▶ **GOAL OF THE EXERCISE**
The lines needed are those below that contain the word "right"; copy each one.

•••

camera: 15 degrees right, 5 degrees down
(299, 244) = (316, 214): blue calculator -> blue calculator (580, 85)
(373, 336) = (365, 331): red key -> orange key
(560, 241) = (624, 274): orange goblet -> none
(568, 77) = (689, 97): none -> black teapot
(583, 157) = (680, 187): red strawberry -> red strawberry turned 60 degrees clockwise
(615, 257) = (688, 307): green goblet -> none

•••

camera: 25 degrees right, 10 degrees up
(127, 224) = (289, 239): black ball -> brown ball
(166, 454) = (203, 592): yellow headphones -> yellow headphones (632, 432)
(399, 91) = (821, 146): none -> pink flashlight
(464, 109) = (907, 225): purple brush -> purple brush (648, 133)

•••

▶ **WRITTEN REPLY**
camera: 15 degrees right, 5 degrees down
camera: 25 degrees right, 10 degrees up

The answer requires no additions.